◆ **TASK**
Among the records that follow, set down only the lines from the one containing "R6: 22k (VA, W5) -> 22k (U1/out, W5)" to the one containing "R2: 18k (+3V3, U3/P1.6)", both included, exactly.

[Stored data entries]
______________________________
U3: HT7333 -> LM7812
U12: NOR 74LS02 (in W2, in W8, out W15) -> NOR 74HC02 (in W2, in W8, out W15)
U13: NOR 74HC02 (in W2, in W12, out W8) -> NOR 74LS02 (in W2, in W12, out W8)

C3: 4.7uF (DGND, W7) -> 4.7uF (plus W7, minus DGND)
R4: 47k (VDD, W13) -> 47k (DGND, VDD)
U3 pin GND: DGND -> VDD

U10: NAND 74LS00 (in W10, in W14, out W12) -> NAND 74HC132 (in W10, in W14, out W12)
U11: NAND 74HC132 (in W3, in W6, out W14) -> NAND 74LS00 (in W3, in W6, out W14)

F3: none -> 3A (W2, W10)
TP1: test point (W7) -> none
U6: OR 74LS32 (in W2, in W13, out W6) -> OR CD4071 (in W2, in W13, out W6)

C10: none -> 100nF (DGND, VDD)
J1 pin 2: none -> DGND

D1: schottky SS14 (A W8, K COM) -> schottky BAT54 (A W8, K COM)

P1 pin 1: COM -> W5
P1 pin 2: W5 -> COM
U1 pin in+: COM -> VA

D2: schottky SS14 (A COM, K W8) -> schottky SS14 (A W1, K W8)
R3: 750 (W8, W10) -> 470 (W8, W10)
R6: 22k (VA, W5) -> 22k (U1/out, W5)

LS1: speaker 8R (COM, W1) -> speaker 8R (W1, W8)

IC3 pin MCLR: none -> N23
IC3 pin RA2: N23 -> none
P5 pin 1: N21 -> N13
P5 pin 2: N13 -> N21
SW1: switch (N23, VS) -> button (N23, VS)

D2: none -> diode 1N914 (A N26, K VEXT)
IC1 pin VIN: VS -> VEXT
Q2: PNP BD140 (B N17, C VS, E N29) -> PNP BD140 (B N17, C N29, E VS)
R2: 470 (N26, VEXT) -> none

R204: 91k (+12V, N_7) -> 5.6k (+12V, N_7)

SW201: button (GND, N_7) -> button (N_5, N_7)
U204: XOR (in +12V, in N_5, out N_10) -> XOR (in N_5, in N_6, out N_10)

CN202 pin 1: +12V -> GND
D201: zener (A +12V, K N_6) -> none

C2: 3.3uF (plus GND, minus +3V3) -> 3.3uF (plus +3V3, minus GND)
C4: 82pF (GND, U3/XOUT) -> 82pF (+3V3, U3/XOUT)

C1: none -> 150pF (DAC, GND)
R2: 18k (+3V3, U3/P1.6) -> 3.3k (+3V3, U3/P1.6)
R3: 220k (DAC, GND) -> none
______________________________
◆ **ANSWER TO THIS PROBLEM**
R6: 22k (VA, W5) -> 22k (U1/out, W5)

LS1: speaker 8R (COM, W1) -> speaker 8R (W1, W8)

IC3 pin MCLR: none -> N23
IC3 pin RA2: N23 -> none
P5 pin 1: N21 -> N13
P5 pin 2: N13 -> N21
SW1: switch (N23, VS) -> button (N23, VS)

D2: none -> diode 1N914 (A N26, K VEXT)
IC1 pin VIN: VS -> VEXT
Q2: PNP BD140 (B N17, C VS, E N29) -> PNP BD140 (B N17, C N29, E VS)
R2: 470 (N26, VEXT) -> none

R204: 91k (+12V, N_7) -> 5.6k (+12V, N_7)

SW201: button (GND, N_7) -> button (N_5, N_7)
U204: XOR (in +12V, in N_5, out N_10) -> XOR (in N_5, in N_6, out N_10)

CN202 pin 1: +12V -> GND
D201: zener (A +12V, K N_6) -> none

C2: 3.3uF (plus GND, minus +3V3) -> 3.3uF (plus +3V3, minus GND)
C4: 82pF (GND, U3/XOUT) -> 82pF (+3V3, U3/XOUT)

C1: none -> 150pF (DAC, GND)
R2: 18k (+3V3, U3/P1.6) -> 3.3k (+3V3, U3/P1.6)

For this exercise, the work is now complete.